*Assigned task*. Everything from the line that contains "C5: none -> 4.7uF (+12V, SRC)" through the last line of the listing must be copied exactly, with both of those lines included and no others.
*** Dataset excerpts ***
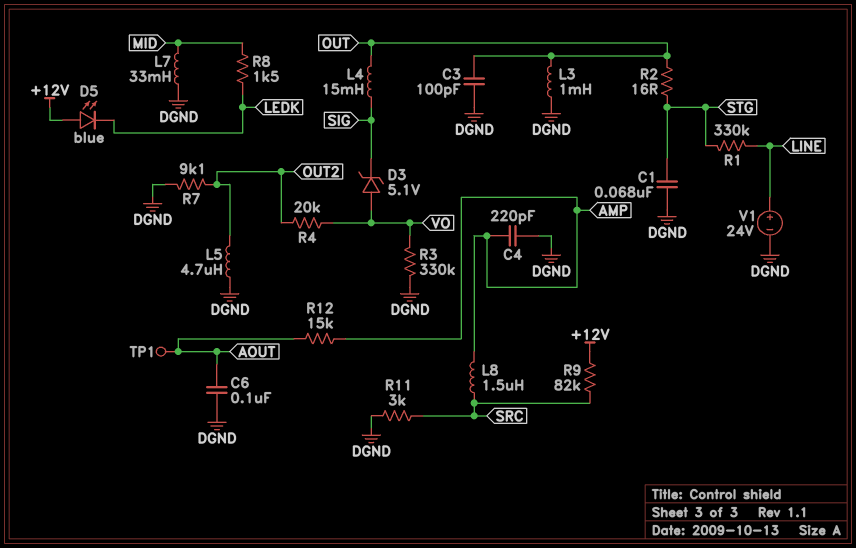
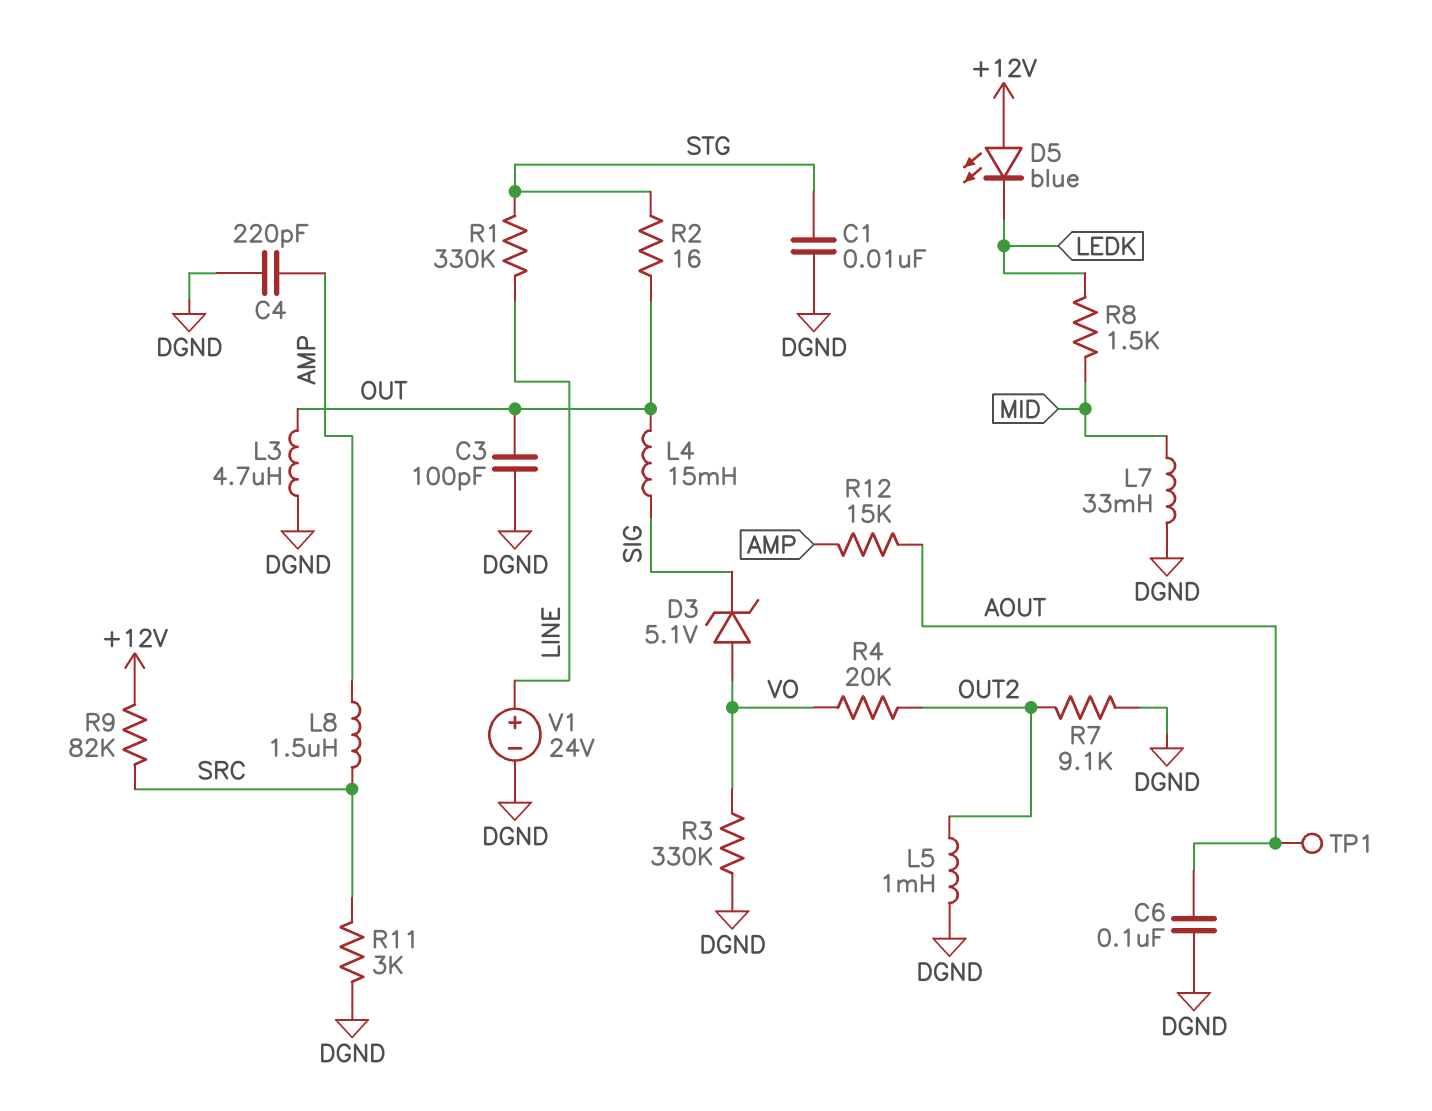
C1: 68nF (DGND, STG) -> 10nF (DGND, STG)
L3: 1mH (DGND, OUT) -> 4.7uH (DGND, OUT)
L5: 4.7uH (DGND, OUT2) -> 1mH (DGND, OUT2)

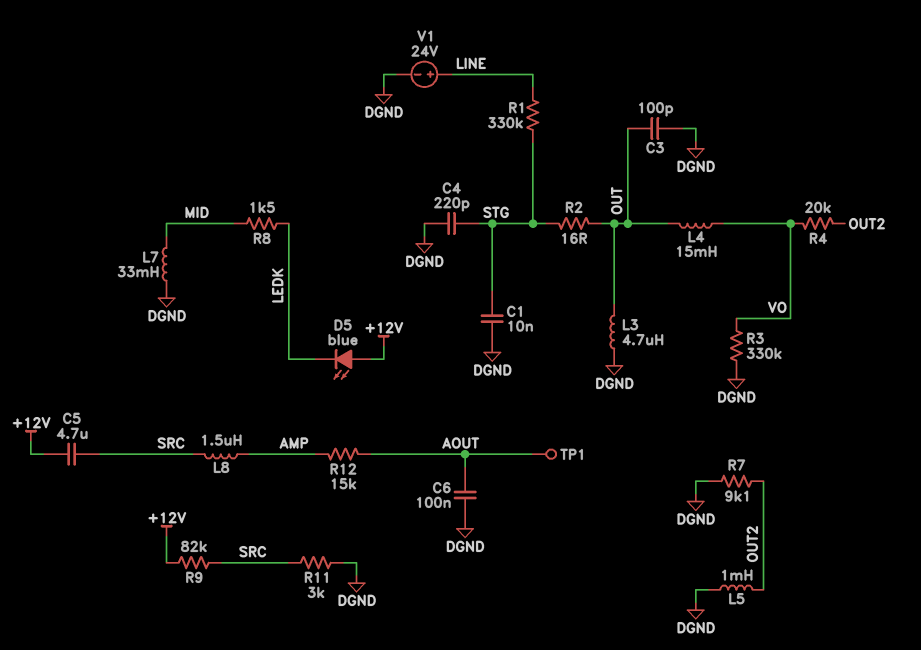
C4: 220pF (AMP, DGND) -> 220pF (DGND, STG)
C5: none -> 4.7uF (+12V, SRC)
D3: zener 5.1V (A VO, K SIG) -> none
L4: 15mH (OUT, SIG) -> 15mH (OUT, VO)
***
*The completed task*.
C5: none -> 4.7uF (+12V, SRC)
D3: zener 5.1V (A VO, K SIG) -> none
L4: 15mH (OUT, SIG) -> 15mH (OUT, VO)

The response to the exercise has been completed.